■ Aim of the task
Check every line below for the word "VRAW" and copy the ones that have it.

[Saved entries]
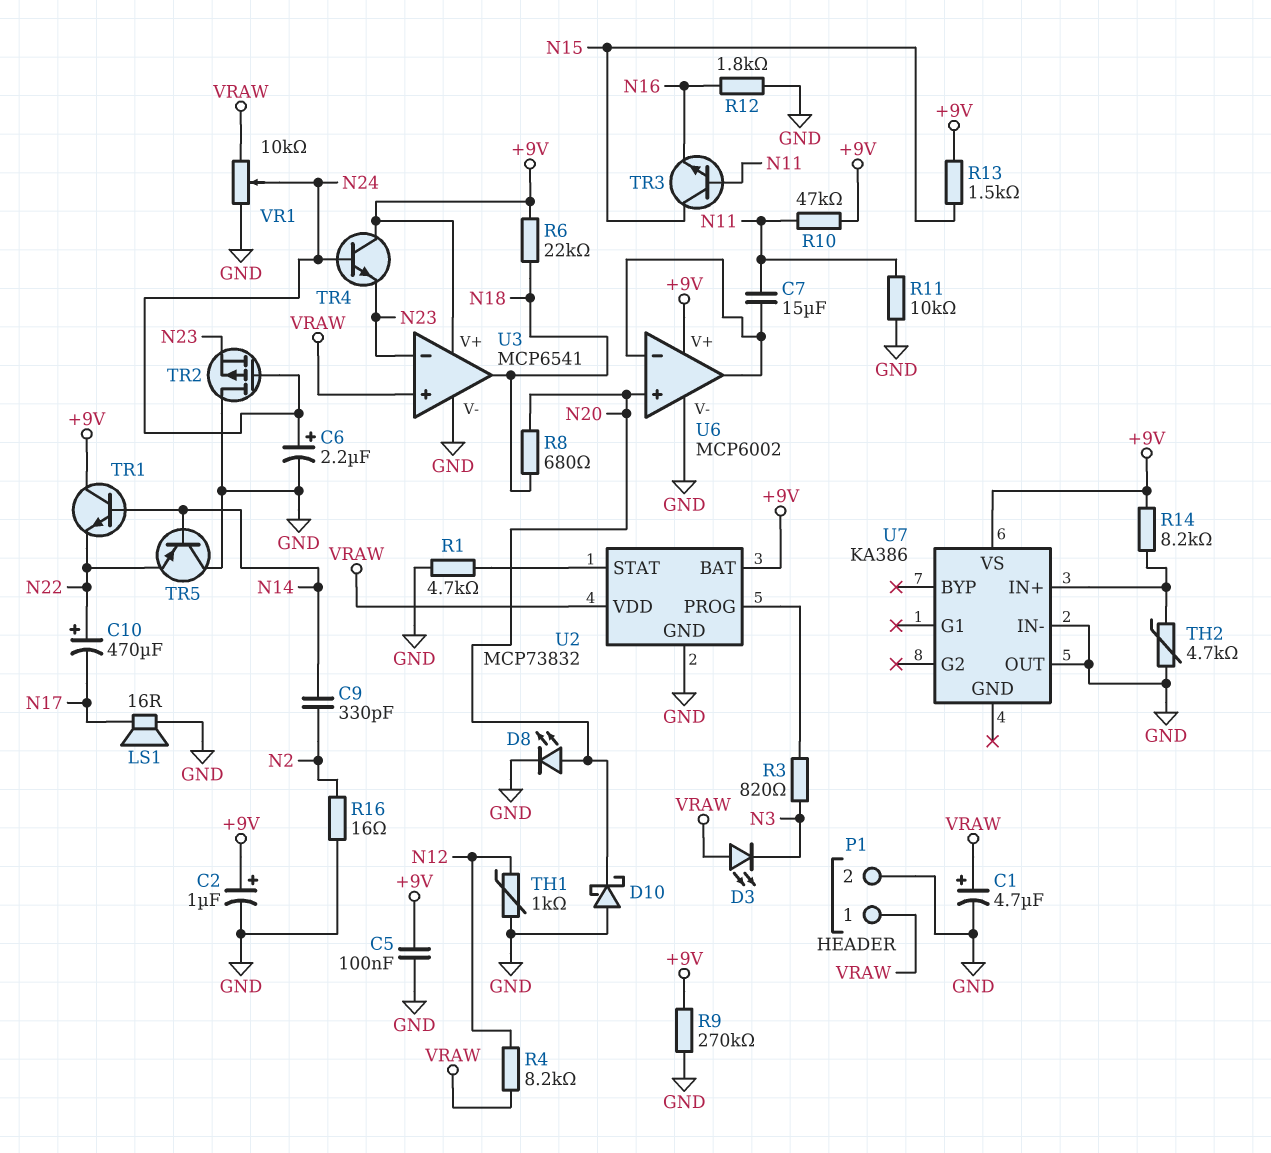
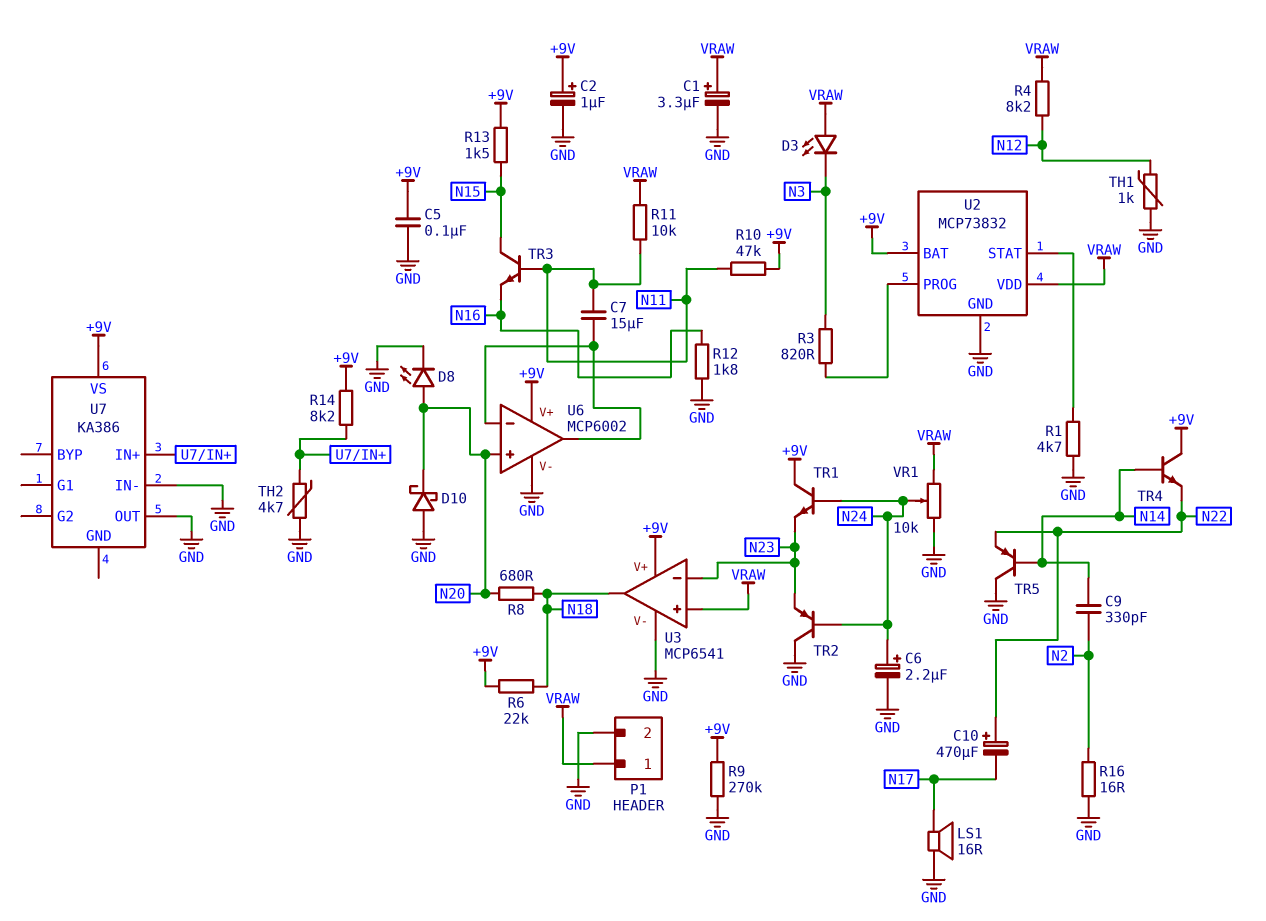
C1: 4.7uF (plus VRAW, minus GND) -> 3.3uF (plus VRAW, minus GND)
R11: 10k (GND, N11) -> 10k (N11, VRAW)
TR1: NPN (B N14, C +9V, E N22) -> NPN (B N24, C +9V, E N23)
TR2: PMOS (G N24, D GND, S N23) -> PNP (B N24, C GND, E N23)
TR4: NPN (B N24, C +9V, E N23) -> NPN (B N14, C +9V, E N22)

■ Exercise result
C1: 4.7uF (plus VRAW, minus GND) -> 3.3uF (plus VRAW, minus GND)
R11: 10k (GND, N11) -> 10k (N11, VRAW)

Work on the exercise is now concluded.